(Edit tracking data)

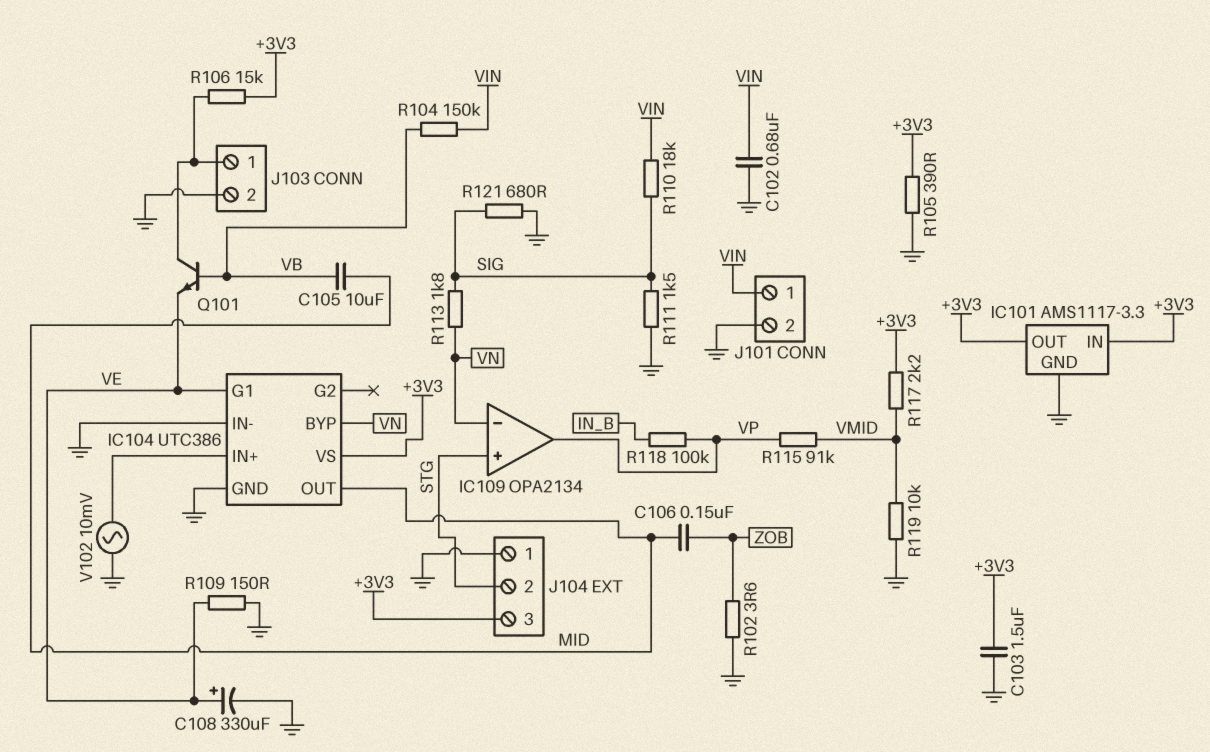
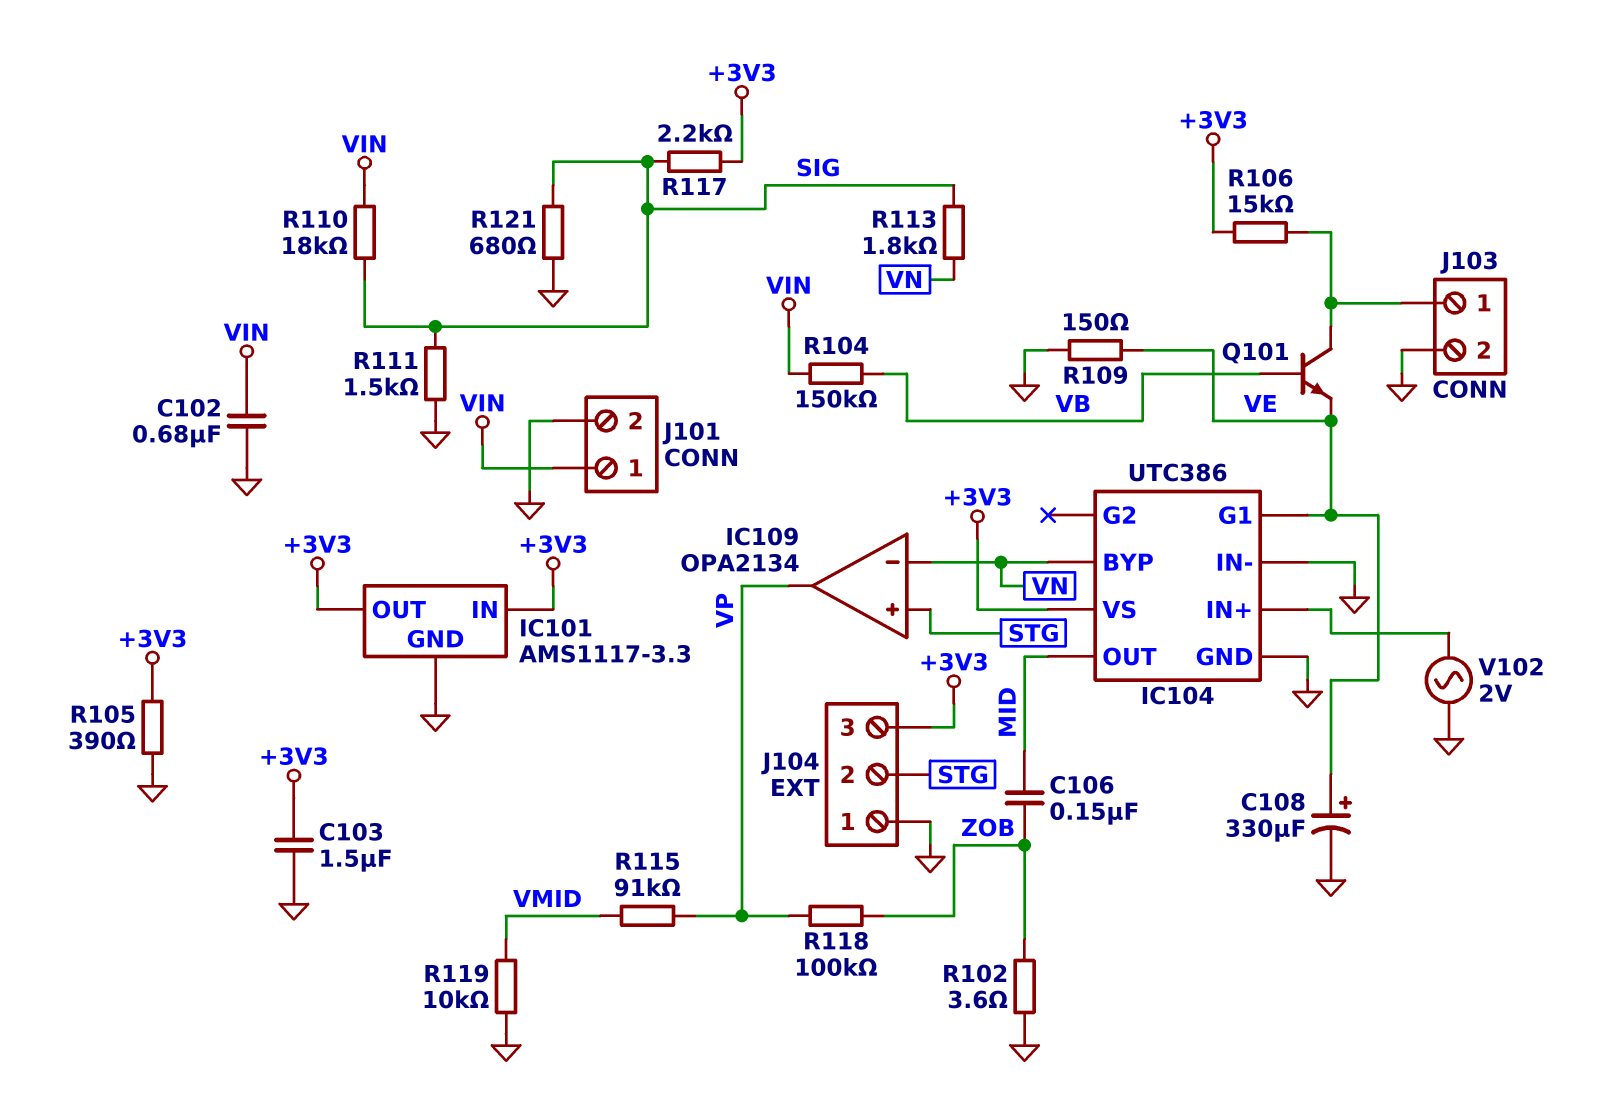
C105: 10uF (MID, VB) -> none
R117: 2.2k (+3V3, VMID) -> 2.2k (+3V3, SIG)
R118: 100k (IN_B, VP) -> 100k (VP, ZOB)
V102: AC 10mV (GND, IC104/IN+) -> AC 2V (GND, IC104/IN+)

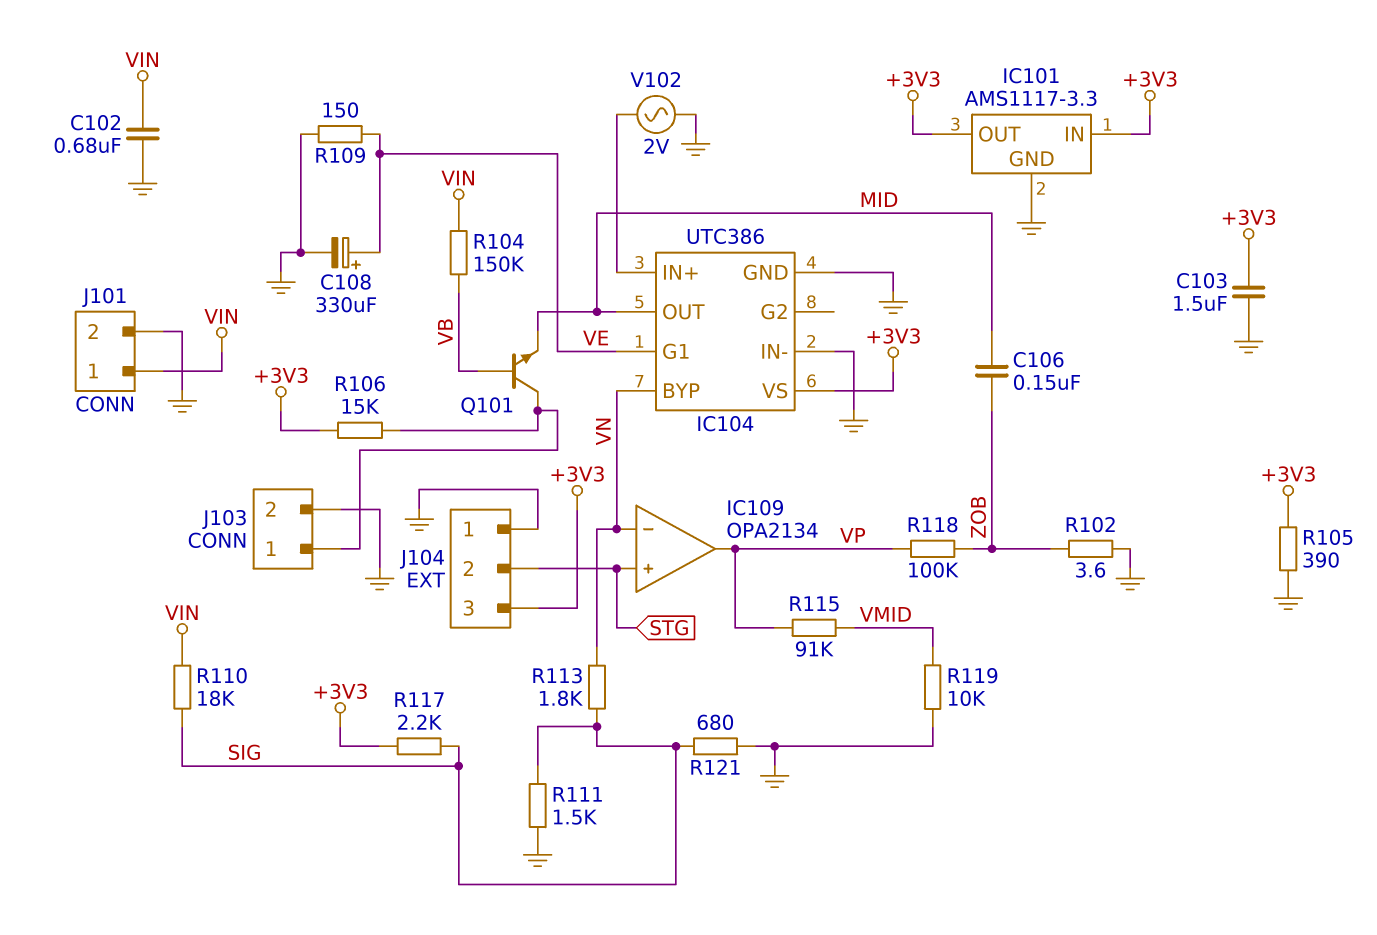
Q101: NPN (B VB, C J103/1, E VE) -> NPN (B VB, C J103/1, E MID)

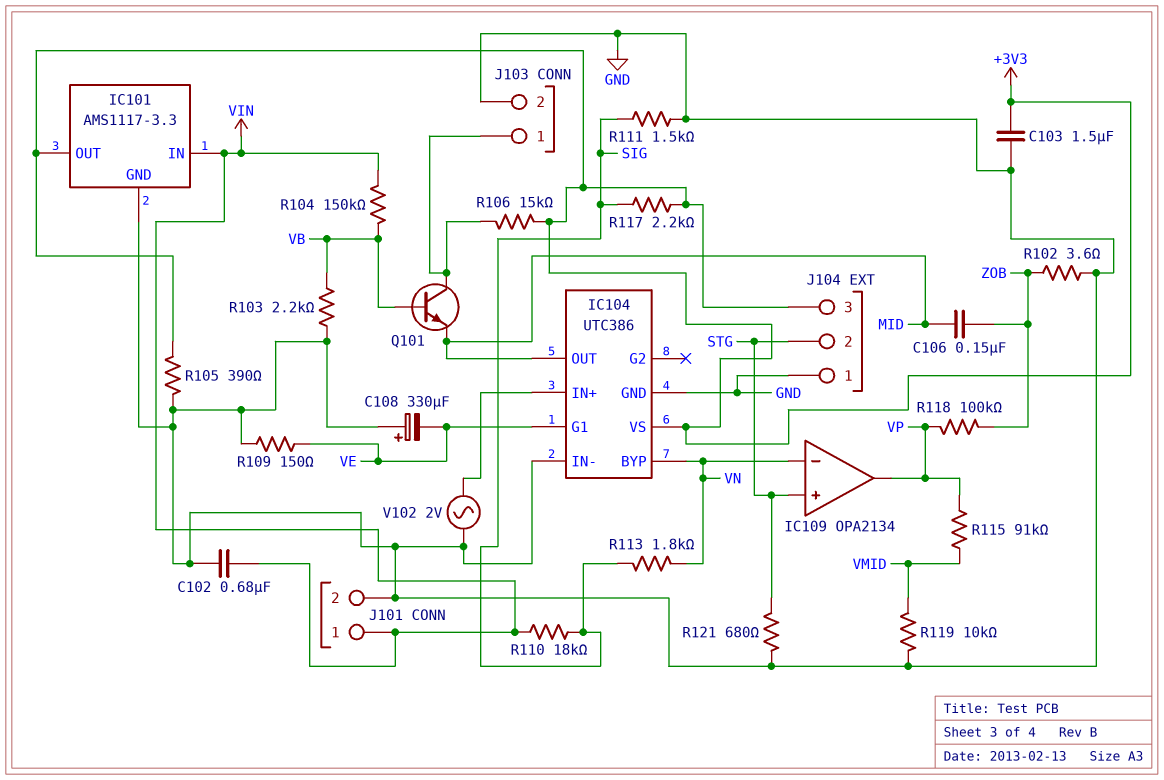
C108: 330uF (plus VE, minus GND) -> 330uF (plus GND, minus VE)
IC101 pin IN: +3V3 -> VIN
R103: none -> 2.2k (GND, VB)
R121: 680 (GND, SIG) -> 680 (GND, STG)

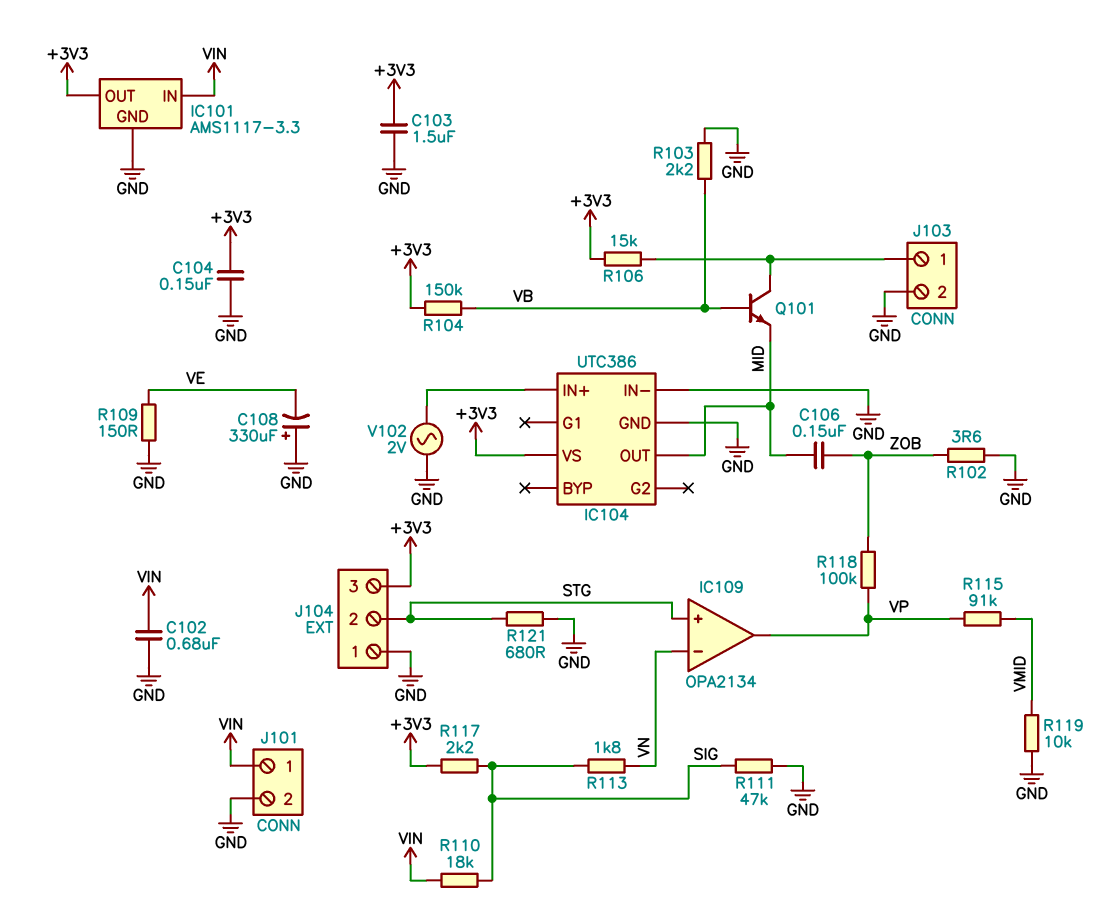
C104: none -> 150nF (+3V3, GND)
IC104 pin BYP: VN -> none
IC104 pin G1: VE -> none
R104: 150k (VB, VIN) -> 150k (+3V3, VB)
R105: 390 (+3V3, GND) -> none
R111: 1.5k (GND, SIG) -> 47k (GND, SIG)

▶ [To do]: Each entry must be set down word for word; no image may be carried over.

▶ [Output for this task]:
C105: 10uF (MID, VB) -> none
R117: 2.2k (+3V3, VMID) -> 2.2k (+3V3, SIG)
R118: 100k (IN_B, VP) -> 100k (VP, ZOB)
V102: AC 10mV (GND, IC104/IN+) -> AC 2V (GND, IC104/IN+)

Q101: NPN (B VB, C J103/1, E VE) -> NPN (B VB, C J103/1, E MID)

C108: 330uF (plus VE, minus GND) -> 330uF (plus GND, minus VE)
IC101 pin IN: +3V3 -> VIN
R103: none -> 2.2k (GND, VB)
R121: 680 (GND, SIG) -> 680 (GND, STG)

C104: none -> 150nF (+3V3, GND)
IC104 pin BYP: VN -> none
IC104 pin G1: VE -> none
R104: 150k (VB, VIN) -> 150k (+3V3, VB)
R105: 390 (+3V3, GND) -> none
R111: 1.5k (GND, SIG) -> 47k (GND, SIG)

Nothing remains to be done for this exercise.